Collected material:
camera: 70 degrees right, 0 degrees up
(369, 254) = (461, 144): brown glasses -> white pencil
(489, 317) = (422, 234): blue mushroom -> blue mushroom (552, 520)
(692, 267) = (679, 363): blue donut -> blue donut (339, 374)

Activity: Could you print the lines above, exactly as written, from the line containing "(489, 317) = (422, 234): blue" through the final one?

Result of the exercise:
(489, 317) = (422, 234): blue mushroom -> blue mushroom (552, 520)
(692, 267) = (679, 363): blue donut -> blue donut (339, 374)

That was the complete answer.